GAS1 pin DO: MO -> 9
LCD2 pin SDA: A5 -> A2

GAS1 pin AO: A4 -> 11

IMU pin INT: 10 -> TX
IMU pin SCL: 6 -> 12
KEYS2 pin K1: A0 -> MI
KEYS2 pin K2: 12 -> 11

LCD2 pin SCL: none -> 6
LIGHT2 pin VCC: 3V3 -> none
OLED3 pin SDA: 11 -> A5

-=-=-=-=-

• [Your assignment]: Search the entries above for the string "none". Copy each line in which it appears.

• [Exercise response]:
LCD2 pin SCL: none -> 6
LIGHT2 pin VCC: 3V3 -> none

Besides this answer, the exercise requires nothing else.